Aim of the exercise
Search the entries below for "D1: LED (A LEDK, K". Give that line and all the lines after it again, exactly, through the last, without pictures.

Data excerpts
____________

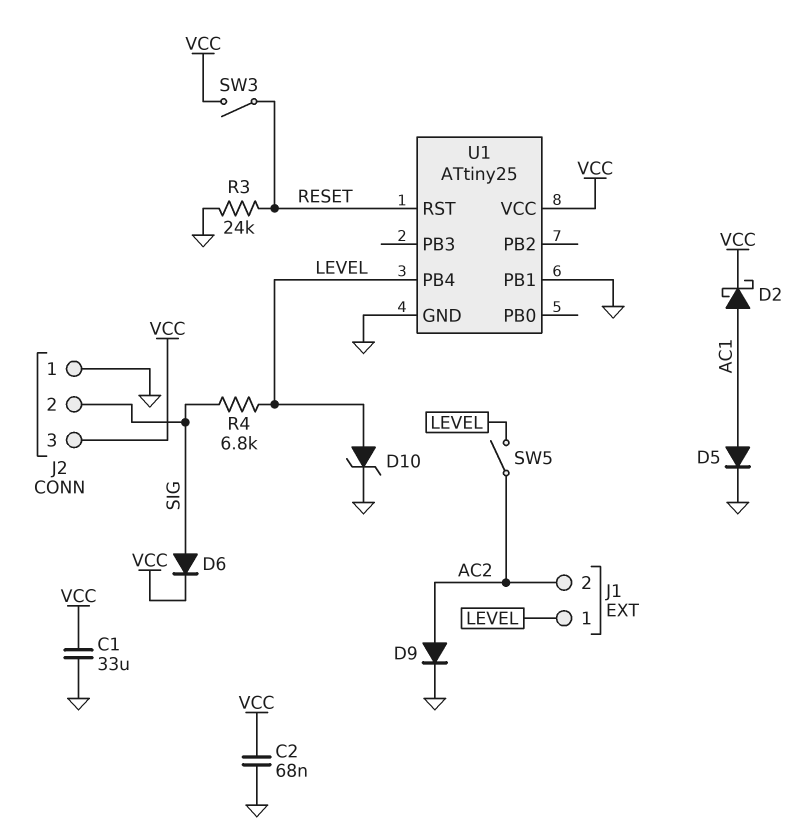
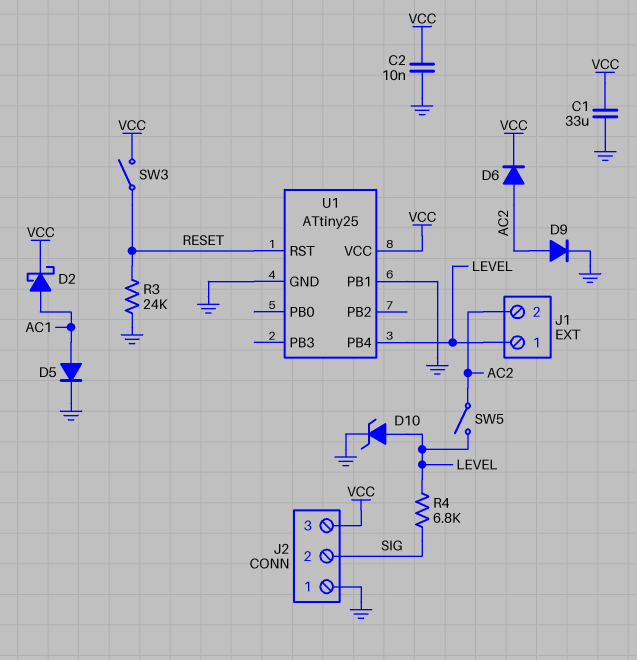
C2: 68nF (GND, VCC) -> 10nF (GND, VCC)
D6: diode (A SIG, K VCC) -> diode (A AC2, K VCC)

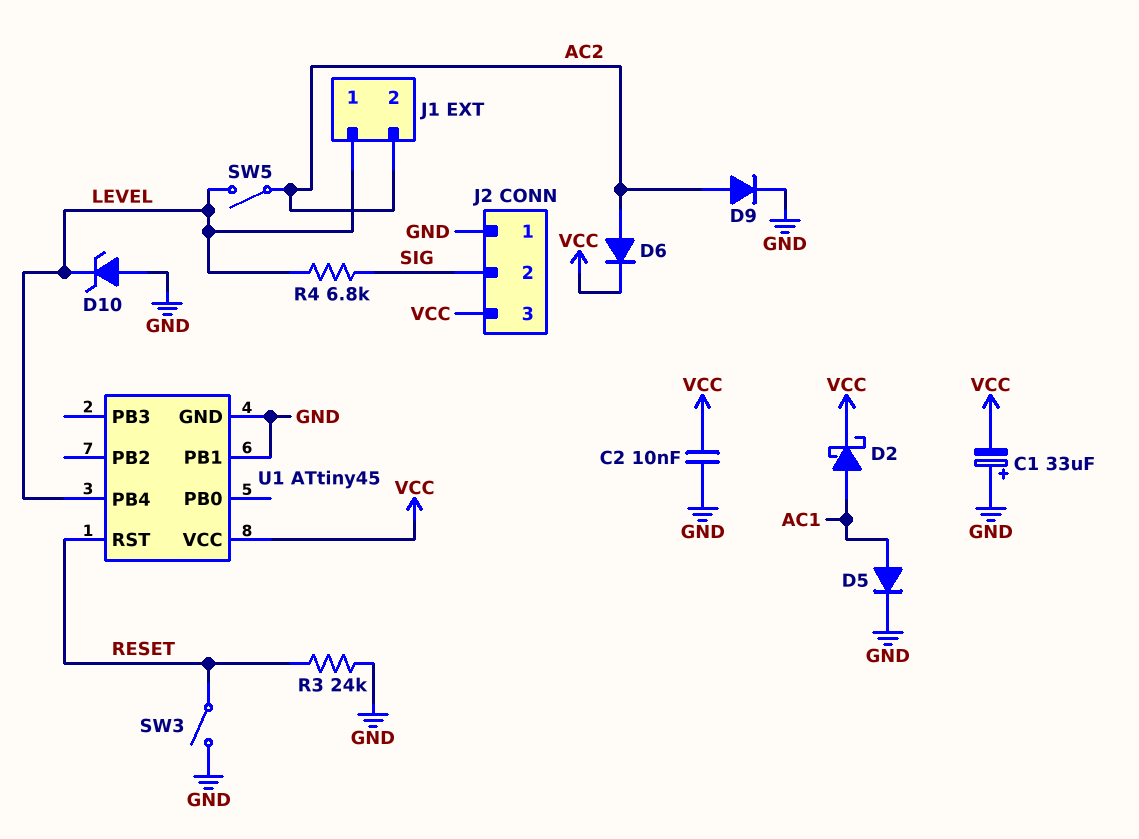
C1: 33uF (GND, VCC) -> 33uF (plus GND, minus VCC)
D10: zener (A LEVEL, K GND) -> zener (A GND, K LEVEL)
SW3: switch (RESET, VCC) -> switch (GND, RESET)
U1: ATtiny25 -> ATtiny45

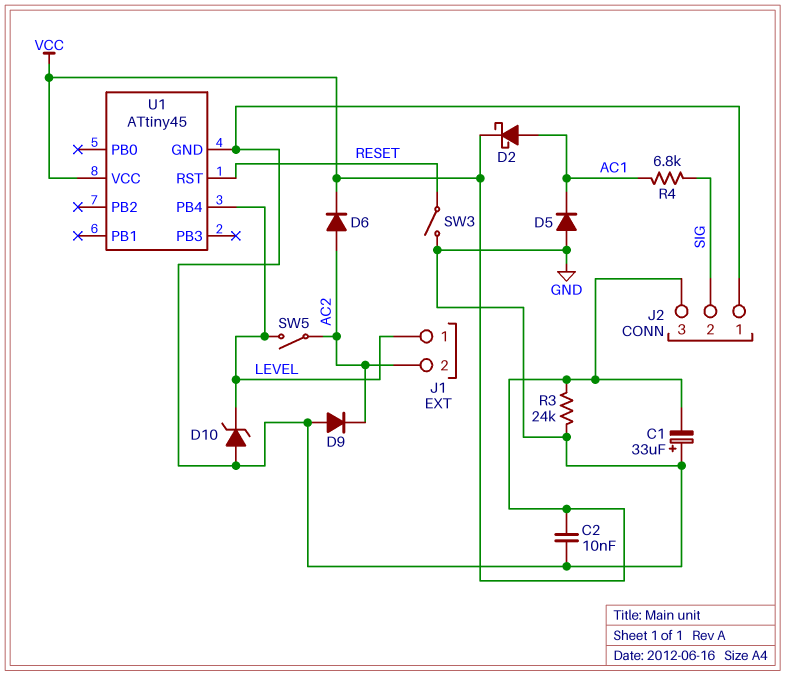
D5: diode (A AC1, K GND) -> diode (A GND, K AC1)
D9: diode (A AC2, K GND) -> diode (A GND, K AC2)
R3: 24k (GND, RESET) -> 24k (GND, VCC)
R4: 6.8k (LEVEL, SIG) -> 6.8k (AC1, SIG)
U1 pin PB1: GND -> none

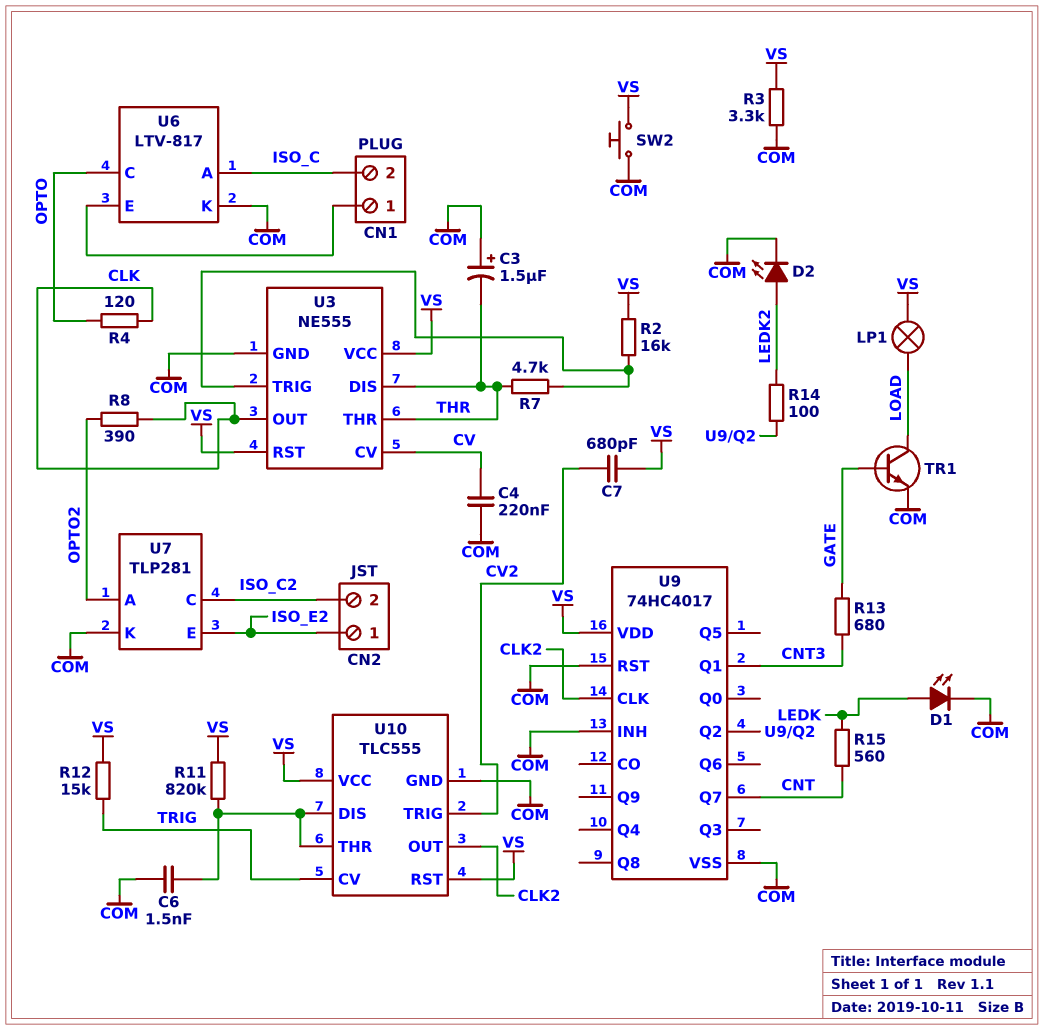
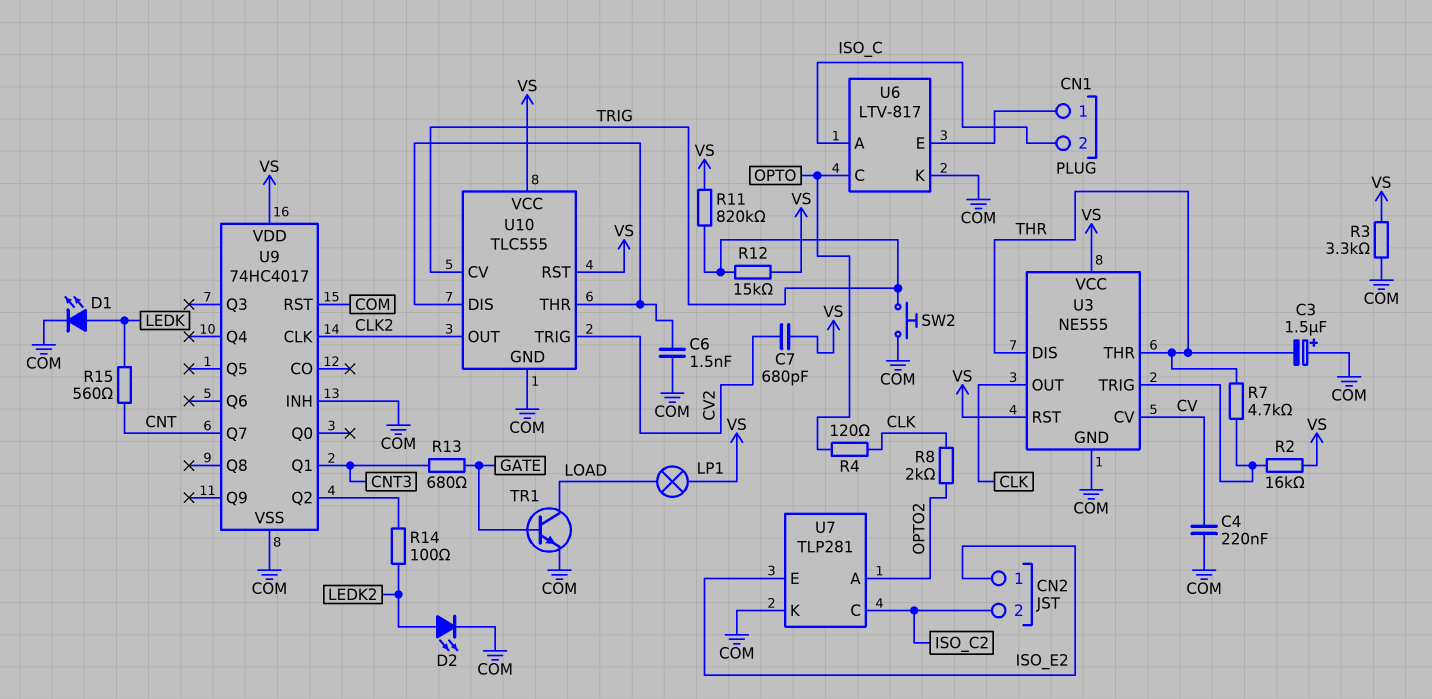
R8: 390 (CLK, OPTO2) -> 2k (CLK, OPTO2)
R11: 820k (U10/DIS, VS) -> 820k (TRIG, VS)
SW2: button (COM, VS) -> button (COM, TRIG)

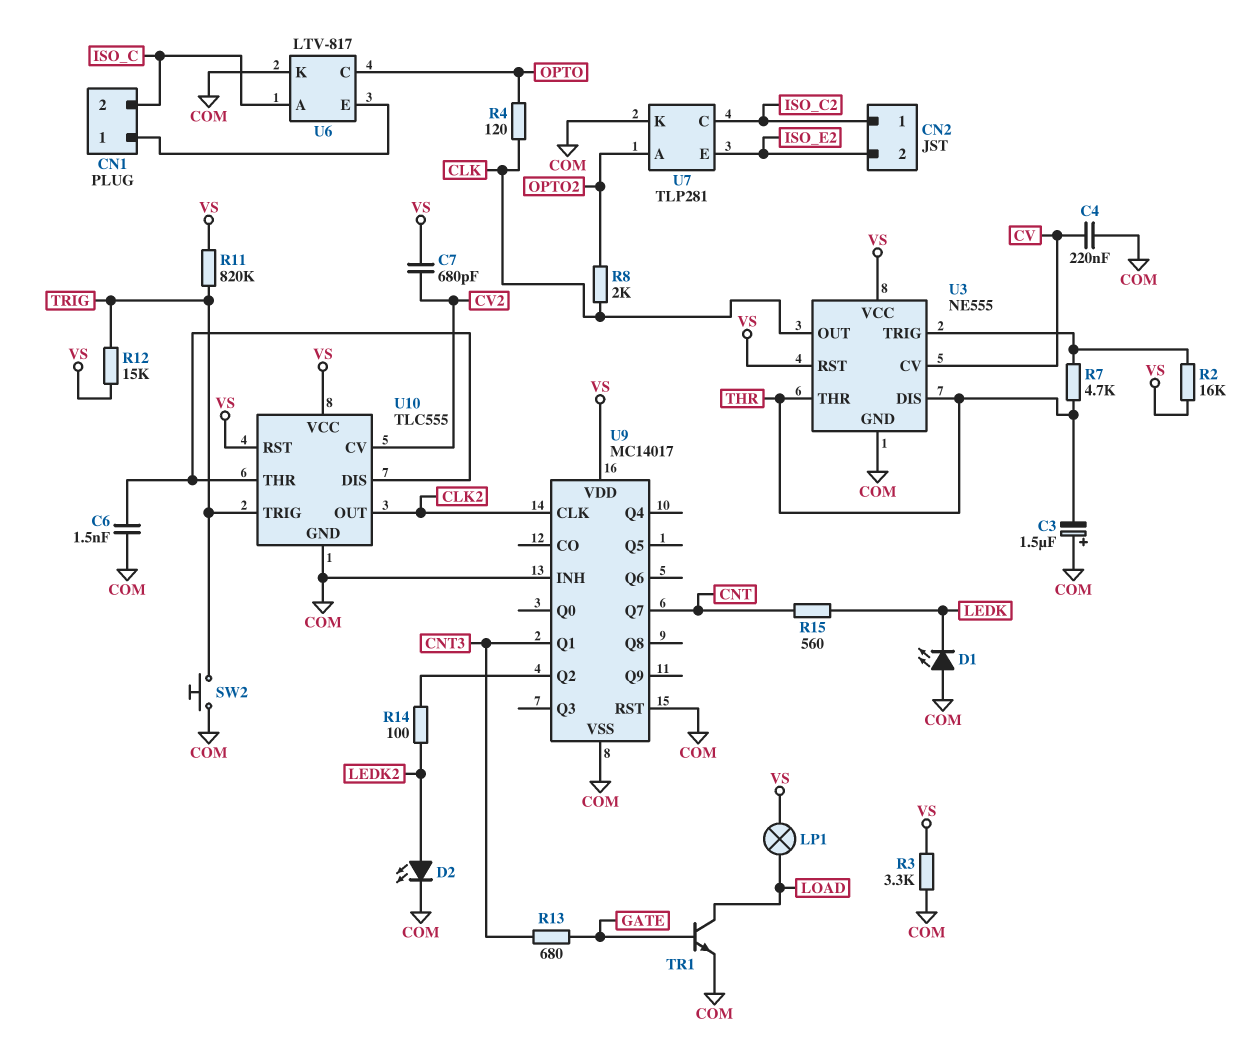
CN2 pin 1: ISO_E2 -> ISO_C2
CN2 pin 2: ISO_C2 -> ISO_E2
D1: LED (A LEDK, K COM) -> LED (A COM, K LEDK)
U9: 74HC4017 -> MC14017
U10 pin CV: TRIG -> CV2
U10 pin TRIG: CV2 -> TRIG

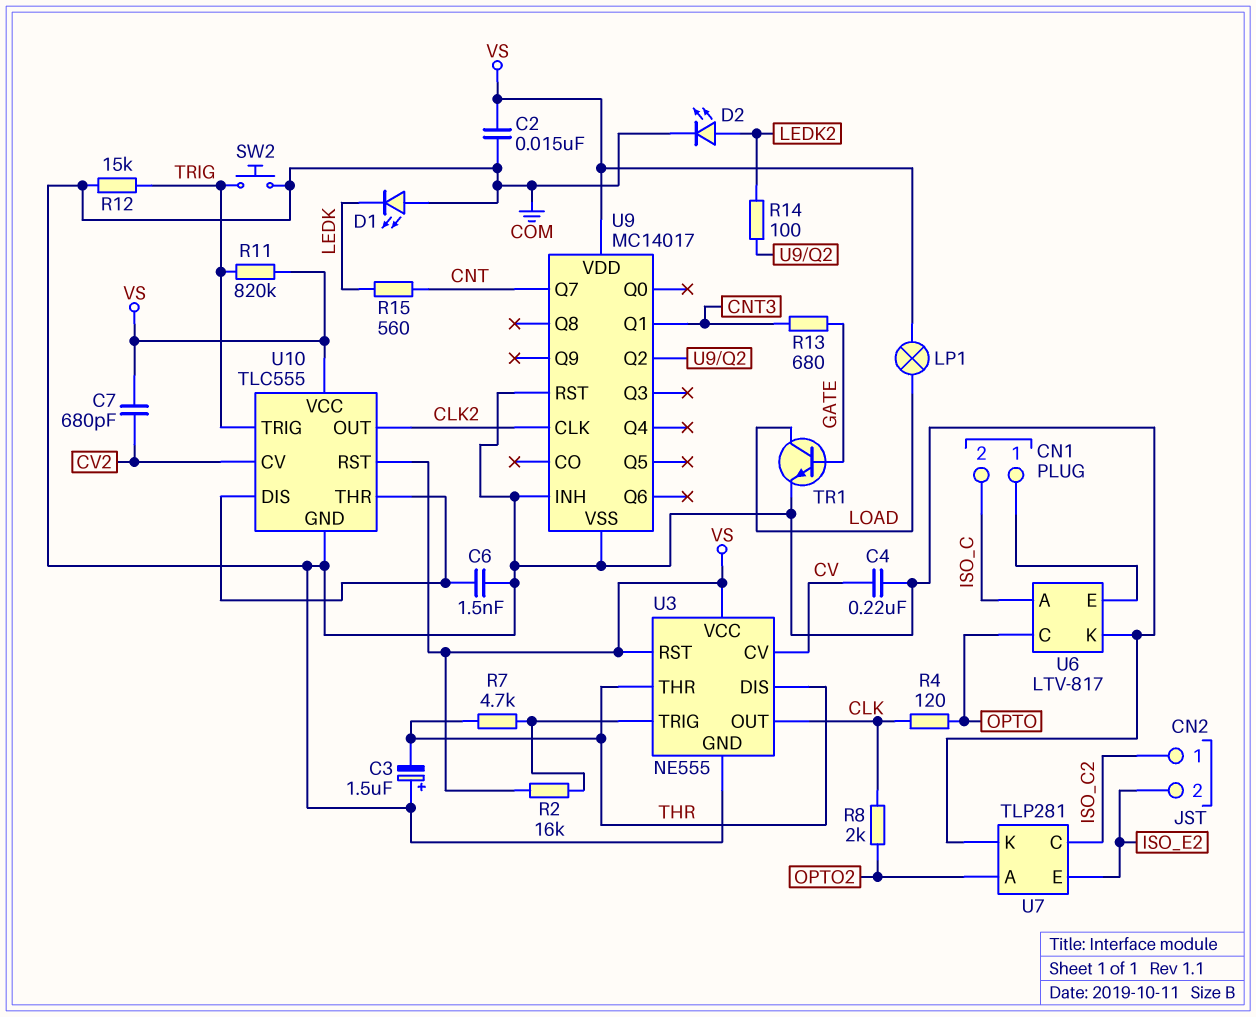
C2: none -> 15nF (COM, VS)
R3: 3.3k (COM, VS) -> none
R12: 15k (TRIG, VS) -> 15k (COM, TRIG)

____________

Result of this exercise
D1: LED (A LEDK, K COM) -> LED (A COM, K LEDK)
U9: 74HC4017 -> MC14017
U10 pin CV: TRIG -> CV2
U10 pin TRIG: CV2 -> TRIG

C2: none -> 15nF (COM, VS)
R3: 3.3k (COM, VS) -> none
R12: 15k (TRIG, VS) -> 15k (COM, TRIG)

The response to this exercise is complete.